**YOUR TASK**
Everything from the line containing "BUZZER1 pin IO: TX -> D7" through the last line of the records below should be printed exactly, please, and nothing else.
========
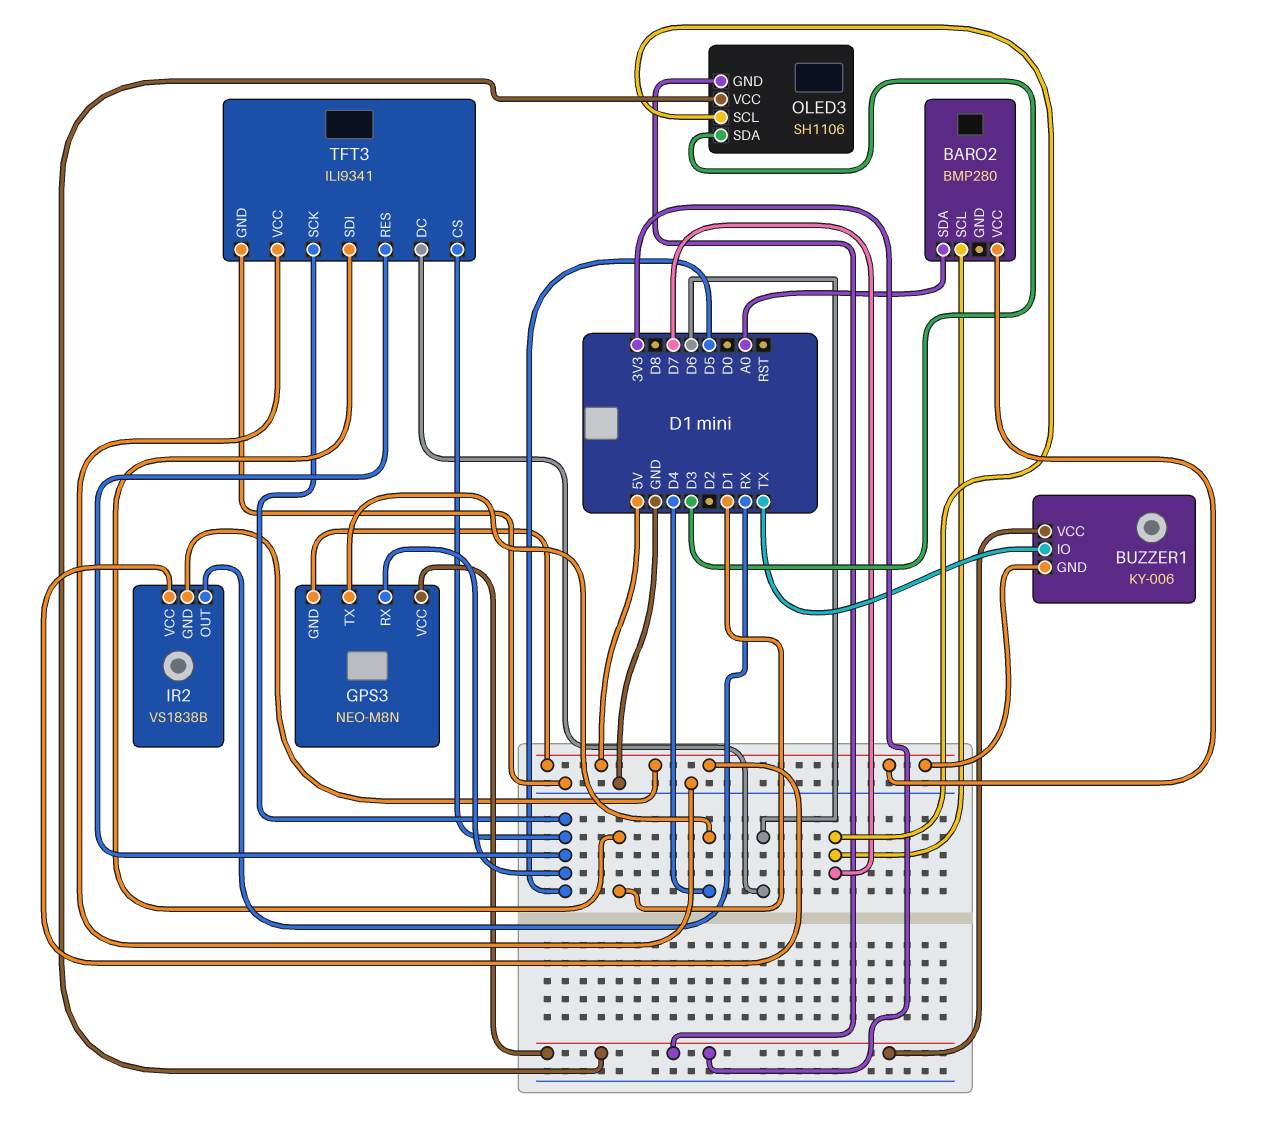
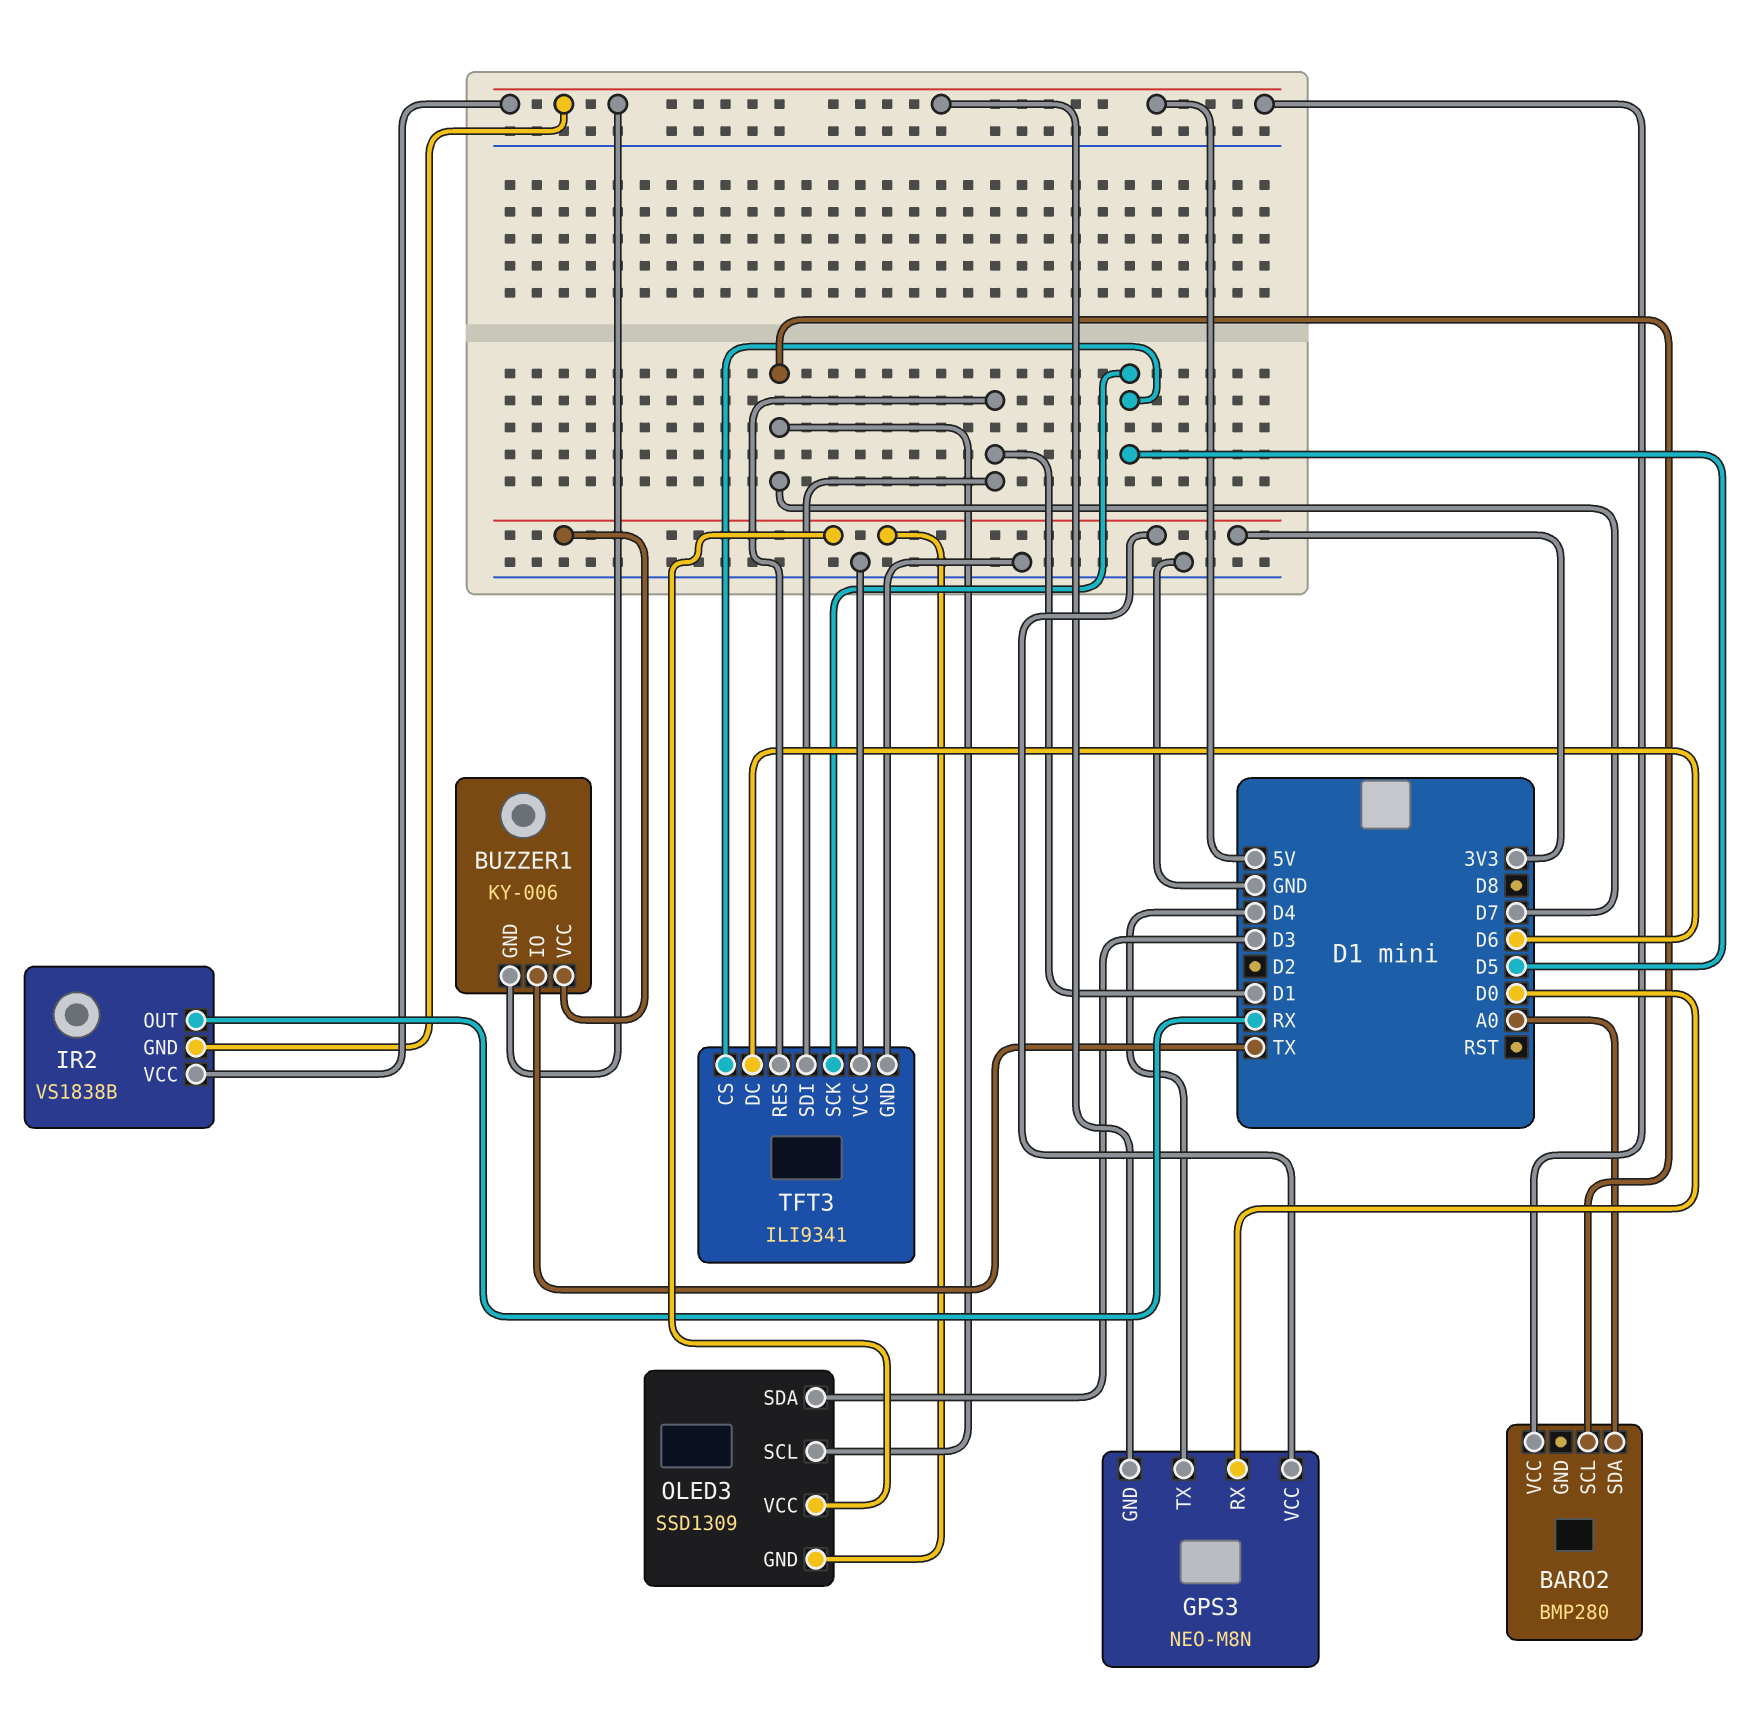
GPS3 pin RX: D5 -> D0
OLED3: SH1106 -> SSD1309
TFT3 pin RES: D5 -> D1

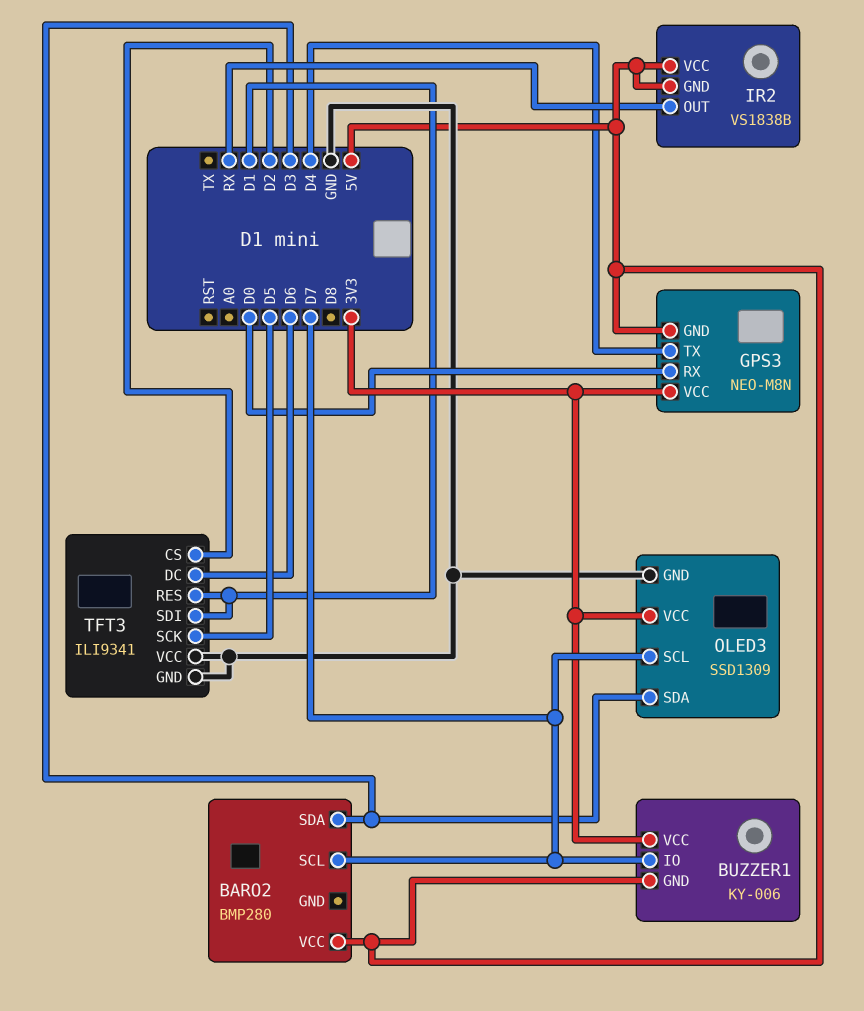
BARO2 pin SDA: A0 -> D3
BUZZER1 pin IO: TX -> D7
OLED3 pin GND: 3V3 -> GND
TFT3 pin CS: D5 -> D2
========
**EXERCISE OUTPUT**
BUZZER1 pin IO: TX -> D7
OLED3 pin GND: 3V3 -> GND
TFT3 pin CS: D5 -> D2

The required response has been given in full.